Data items
»»
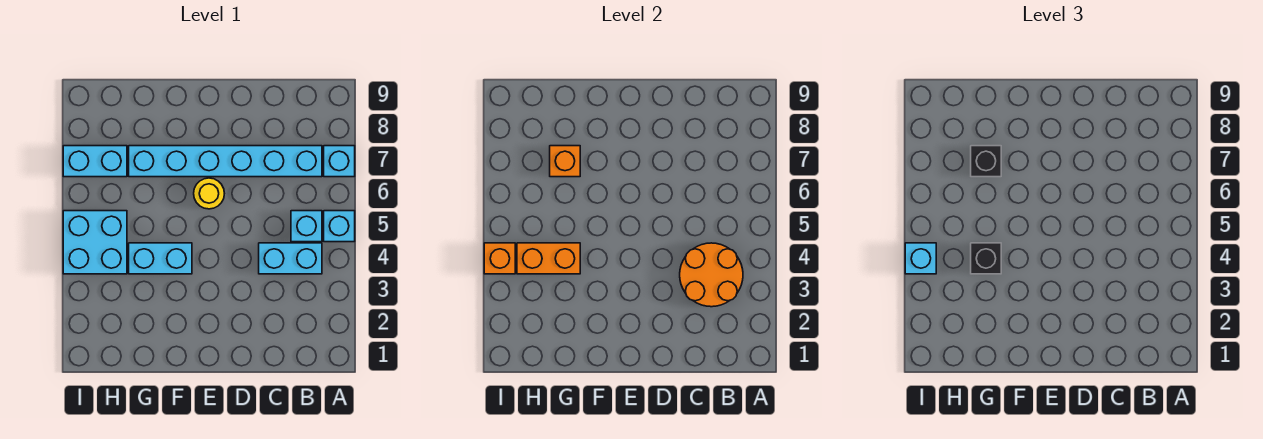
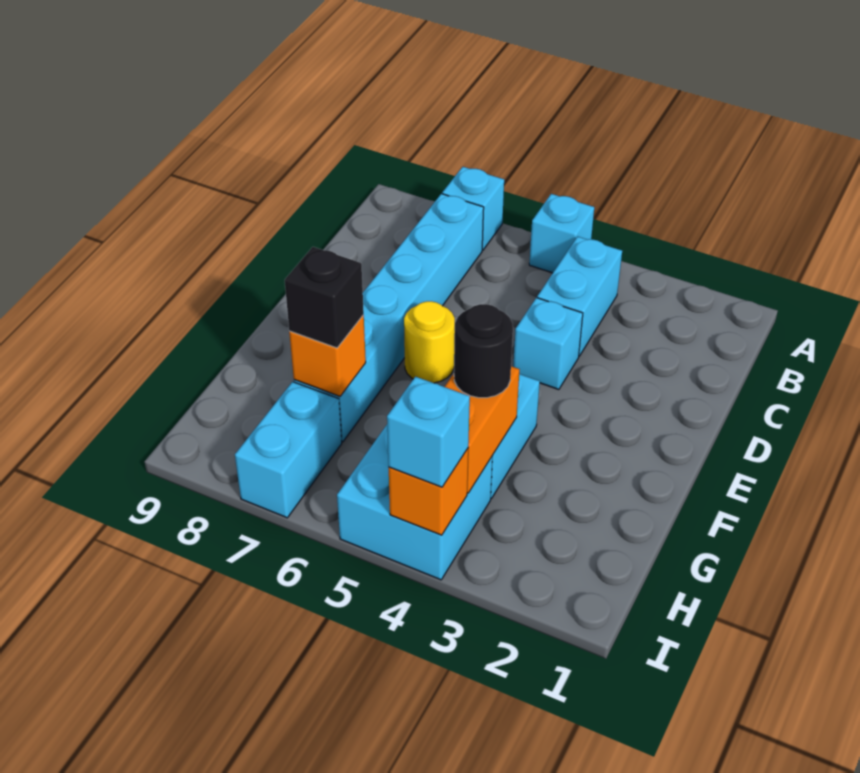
orange 2x2 round brick [680,243,743,307] -> none
cyan 1x1 brick [291,211,322,242] -> cyan 1x1 brick moved to [513,298,583,390]
black 1x1 brick [971,243,1001,274] -> black 1x1 round brick [454,304,513,398]

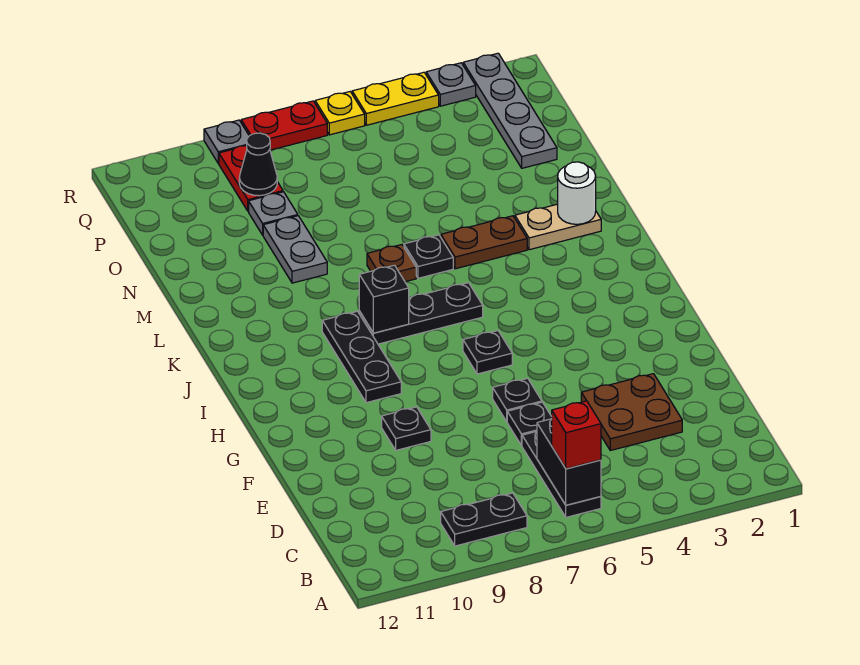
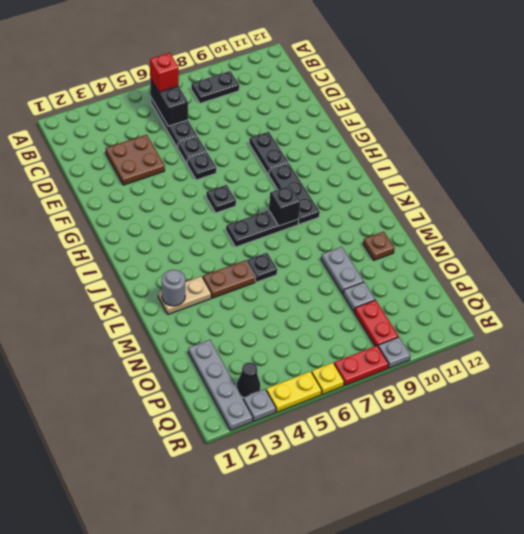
black 1x1 plate [382,407,431,450] -> black 1x2 plate [249,132,288,175]
white 1x1 round brick [558,162,596,224] -> grey 1x1 round brick [162,270,185,306]
brown 1x1 plate [367,245,416,282] -> brown 1x1 plate moved to [363,232,394,260]
black 1x1 cone [239,133,277,196] -> black 1x1 cone moved to [236,362,260,398]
««
**What you should do**: Copy exactly, and only, the lines from the line that contains "white 1x1 round" through the end of the data above.

**Task response**:
white 1x1 round brick [558,162,596,224] -> grey 1x1 round brick [162,270,185,306]
brown 1x1 plate [367,245,416,282] -> brown 1x1 plate moved to [363,232,394,260]
black 1x1 cone [239,133,277,196] -> black 1x1 cone moved to [236,362,260,398]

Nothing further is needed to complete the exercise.